Task to carry out: For the entries below, print exactly the lines between the line holding "pink bowling pin [130,234,159,305]" and the line holding "purple bottle [532,320,571,406]", inclusive, and nothing else.

START Data for this task

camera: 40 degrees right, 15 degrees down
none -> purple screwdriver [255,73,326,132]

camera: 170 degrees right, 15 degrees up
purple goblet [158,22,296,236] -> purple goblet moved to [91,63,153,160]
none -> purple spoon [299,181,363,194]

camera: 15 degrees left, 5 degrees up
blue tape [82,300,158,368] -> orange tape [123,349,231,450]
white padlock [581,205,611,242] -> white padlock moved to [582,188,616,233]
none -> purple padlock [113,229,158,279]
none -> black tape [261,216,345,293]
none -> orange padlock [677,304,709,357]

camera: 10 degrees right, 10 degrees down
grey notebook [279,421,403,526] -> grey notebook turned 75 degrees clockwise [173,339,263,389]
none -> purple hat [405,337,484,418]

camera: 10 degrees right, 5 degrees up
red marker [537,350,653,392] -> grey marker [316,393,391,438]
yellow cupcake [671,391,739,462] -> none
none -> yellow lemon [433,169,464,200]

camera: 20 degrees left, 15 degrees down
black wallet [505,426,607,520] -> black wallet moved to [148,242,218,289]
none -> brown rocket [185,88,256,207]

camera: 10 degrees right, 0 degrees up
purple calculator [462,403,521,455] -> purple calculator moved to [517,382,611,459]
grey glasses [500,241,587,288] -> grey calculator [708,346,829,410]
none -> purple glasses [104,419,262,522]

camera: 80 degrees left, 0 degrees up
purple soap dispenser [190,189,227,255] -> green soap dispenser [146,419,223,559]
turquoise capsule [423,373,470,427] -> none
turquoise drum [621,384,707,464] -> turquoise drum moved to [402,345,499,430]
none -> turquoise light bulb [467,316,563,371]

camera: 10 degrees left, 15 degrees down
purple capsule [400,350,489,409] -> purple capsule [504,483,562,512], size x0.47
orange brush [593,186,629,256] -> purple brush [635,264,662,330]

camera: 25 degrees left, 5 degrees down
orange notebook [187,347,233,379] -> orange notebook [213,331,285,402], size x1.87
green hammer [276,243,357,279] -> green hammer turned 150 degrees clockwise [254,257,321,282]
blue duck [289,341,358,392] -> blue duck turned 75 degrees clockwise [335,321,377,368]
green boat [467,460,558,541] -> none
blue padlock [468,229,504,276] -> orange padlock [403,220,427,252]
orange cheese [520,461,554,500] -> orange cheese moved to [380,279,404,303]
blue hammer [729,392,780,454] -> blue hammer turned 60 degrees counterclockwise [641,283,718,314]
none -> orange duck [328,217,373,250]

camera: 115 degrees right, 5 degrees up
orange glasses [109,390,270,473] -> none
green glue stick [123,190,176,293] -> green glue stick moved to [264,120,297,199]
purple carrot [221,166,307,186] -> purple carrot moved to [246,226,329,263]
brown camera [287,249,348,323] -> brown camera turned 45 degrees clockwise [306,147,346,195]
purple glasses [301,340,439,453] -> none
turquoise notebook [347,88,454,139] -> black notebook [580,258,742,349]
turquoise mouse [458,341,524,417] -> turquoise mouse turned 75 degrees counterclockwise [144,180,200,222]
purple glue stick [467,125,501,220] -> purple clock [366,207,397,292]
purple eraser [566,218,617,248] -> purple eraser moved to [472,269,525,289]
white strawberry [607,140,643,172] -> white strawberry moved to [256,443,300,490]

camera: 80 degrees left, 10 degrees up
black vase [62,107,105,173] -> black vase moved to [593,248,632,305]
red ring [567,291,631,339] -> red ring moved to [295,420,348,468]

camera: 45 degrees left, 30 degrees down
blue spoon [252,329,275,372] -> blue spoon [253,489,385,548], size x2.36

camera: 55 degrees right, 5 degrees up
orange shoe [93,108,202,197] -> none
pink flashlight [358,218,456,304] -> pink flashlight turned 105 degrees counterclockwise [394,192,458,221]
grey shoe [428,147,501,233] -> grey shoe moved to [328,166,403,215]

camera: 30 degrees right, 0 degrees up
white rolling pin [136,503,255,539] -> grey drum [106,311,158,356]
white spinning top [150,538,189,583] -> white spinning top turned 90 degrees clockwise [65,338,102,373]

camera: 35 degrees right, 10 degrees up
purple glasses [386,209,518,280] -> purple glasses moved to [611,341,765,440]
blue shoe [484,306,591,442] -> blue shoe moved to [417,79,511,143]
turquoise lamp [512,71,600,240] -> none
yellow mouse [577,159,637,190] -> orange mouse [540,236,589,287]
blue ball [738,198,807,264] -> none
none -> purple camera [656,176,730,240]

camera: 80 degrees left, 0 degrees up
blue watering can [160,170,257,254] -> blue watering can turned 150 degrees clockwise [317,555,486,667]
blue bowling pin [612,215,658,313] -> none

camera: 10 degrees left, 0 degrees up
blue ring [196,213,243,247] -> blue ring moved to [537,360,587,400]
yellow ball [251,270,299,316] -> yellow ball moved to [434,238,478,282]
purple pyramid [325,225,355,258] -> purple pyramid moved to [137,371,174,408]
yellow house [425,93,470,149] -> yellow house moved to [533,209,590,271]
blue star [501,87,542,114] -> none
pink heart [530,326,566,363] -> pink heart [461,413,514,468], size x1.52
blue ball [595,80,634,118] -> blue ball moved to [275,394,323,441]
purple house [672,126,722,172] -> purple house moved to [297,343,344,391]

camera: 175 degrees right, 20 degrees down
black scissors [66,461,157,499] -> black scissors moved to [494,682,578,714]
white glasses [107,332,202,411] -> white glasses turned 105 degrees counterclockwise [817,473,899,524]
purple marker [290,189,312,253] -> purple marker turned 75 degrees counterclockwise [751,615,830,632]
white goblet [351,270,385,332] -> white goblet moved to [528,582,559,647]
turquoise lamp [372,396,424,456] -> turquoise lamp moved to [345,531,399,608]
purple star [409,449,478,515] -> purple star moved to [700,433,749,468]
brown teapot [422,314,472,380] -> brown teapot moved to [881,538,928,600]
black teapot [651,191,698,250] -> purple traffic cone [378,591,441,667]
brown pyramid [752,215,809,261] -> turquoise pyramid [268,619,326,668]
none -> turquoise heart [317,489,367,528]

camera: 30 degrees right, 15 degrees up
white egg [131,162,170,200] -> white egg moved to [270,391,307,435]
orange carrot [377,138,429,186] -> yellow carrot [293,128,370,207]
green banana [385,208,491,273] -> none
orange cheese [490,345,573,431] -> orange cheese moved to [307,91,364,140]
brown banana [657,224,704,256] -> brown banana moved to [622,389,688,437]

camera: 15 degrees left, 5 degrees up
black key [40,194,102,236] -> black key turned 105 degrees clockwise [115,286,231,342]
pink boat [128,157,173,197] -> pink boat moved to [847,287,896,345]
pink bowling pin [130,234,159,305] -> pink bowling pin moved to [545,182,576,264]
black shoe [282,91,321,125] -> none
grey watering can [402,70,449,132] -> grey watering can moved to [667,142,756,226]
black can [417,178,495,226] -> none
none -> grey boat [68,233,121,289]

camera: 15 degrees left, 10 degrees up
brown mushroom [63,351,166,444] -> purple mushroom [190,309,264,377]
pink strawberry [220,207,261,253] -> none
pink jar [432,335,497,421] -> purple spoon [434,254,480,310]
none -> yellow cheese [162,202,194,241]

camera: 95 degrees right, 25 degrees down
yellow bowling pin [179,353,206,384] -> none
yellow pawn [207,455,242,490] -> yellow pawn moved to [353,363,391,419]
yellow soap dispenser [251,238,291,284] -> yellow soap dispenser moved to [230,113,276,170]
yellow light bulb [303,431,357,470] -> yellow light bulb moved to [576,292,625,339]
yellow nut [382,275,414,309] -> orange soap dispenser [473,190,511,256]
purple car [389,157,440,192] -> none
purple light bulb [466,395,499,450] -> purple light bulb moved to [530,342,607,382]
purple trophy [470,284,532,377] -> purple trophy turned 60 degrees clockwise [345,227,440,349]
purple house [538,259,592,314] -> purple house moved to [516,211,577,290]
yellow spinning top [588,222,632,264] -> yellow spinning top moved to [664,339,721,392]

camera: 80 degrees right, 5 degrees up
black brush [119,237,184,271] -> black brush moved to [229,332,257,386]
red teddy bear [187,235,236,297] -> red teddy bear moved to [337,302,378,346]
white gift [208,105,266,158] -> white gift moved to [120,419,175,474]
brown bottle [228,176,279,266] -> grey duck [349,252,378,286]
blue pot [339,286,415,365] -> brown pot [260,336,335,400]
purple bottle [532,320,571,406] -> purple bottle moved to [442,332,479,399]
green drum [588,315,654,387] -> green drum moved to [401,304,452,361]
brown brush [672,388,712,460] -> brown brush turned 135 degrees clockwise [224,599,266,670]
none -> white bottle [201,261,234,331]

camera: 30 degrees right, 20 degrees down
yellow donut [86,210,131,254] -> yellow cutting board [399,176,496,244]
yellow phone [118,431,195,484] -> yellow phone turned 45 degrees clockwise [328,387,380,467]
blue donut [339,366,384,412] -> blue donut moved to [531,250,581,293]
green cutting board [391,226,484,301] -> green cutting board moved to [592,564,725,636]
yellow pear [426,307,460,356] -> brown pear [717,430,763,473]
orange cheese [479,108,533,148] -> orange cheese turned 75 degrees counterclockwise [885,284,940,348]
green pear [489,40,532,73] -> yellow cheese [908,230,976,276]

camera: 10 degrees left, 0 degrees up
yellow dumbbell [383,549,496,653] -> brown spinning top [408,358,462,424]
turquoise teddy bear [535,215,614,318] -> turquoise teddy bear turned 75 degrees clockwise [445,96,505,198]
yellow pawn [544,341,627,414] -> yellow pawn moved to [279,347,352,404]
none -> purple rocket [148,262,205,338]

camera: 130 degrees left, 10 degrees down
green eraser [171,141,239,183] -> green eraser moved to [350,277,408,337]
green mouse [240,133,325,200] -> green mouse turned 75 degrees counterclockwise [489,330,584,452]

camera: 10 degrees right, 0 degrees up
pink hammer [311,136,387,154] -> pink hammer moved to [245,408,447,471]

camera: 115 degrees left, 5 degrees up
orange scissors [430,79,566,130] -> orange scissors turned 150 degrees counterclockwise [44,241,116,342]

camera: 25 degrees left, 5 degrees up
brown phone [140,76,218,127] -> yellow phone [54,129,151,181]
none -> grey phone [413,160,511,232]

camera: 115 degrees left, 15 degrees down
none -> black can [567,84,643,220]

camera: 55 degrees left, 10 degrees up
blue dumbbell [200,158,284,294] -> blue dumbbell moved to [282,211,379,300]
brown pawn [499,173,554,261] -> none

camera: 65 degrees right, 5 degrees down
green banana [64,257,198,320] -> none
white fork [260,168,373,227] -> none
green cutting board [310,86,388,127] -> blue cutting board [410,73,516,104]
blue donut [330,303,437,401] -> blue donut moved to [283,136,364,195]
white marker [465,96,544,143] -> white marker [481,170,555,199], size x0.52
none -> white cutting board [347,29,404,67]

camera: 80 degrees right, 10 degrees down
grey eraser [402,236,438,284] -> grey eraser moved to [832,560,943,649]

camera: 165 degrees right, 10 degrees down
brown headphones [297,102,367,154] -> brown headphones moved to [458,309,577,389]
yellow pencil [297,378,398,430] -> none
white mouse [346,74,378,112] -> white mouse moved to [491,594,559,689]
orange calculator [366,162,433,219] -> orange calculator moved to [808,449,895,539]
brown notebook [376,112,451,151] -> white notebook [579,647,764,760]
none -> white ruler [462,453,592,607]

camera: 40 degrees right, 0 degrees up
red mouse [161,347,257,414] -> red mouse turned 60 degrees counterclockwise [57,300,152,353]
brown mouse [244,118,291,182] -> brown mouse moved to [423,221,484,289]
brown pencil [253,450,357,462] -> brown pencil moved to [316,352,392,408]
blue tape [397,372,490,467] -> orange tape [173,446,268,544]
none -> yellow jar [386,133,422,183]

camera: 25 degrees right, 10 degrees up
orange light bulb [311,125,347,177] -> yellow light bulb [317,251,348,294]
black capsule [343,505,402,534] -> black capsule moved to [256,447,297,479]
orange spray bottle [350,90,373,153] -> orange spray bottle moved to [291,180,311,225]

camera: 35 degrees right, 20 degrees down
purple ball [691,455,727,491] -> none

END Data for this task

Output of the exercise:
pink bowling pin [130,234,159,305] -> pink bowling pin moved to [545,182,576,264]
black shoe [282,91,321,125] -> none
grey watering can [402,70,449,132] -> grey watering can moved to [667,142,756,226]
black can [417,178,495,226] -> none
none -> grey boat [68,233,121,289]

camera: 15 degrees left, 10 degrees up
brown mushroom [63,351,166,444] -> purple mushroom [190,309,264,377]
pink strawberry [220,207,261,253] -> none
pink jar [432,335,497,421] -> purple spoon [434,254,480,310]
none -> yellow cheese [162,202,194,241]

camera: 95 degrees right, 25 degrees down
yellow bowling pin [179,353,206,384] -> none
yellow pawn [207,455,242,490] -> yellow pawn moved to [353,363,391,419]
yellow soap dispenser [251,238,291,284] -> yellow soap dispenser moved to [230,113,276,170]
yellow light bulb [303,431,357,470] -> yellow light bulb moved to [576,292,625,339]
yellow nut [382,275,414,309] -> orange soap dispenser [473,190,511,256]
purple car [389,157,440,192] -> none
purple light bulb [466,395,499,450] -> purple light bulb moved to [530,342,607,382]
purple trophy [470,284,532,377] -> purple trophy turned 60 degrees clockwise [345,227,440,349]
purple house [538,259,592,314] -> purple house moved to [516,211,577,290]
yellow spinning top [588,222,632,264] -> yellow spinning top moved to [664,339,721,392]

camera: 80 degrees right, 5 degrees up
black brush [119,237,184,271] -> black brush moved to [229,332,257,386]
red teddy bear [187,235,236,297] -> red teddy bear moved to [337,302,378,346]
white gift [208,105,266,158] -> white gift moved to [120,419,175,474]
brown bottle [228,176,279,266] -> grey duck [349,252,378,286]
blue pot [339,286,415,365] -> brown pot [260,336,335,400]
purple bottle [532,320,571,406] -> purple bottle moved to [442,332,479,399]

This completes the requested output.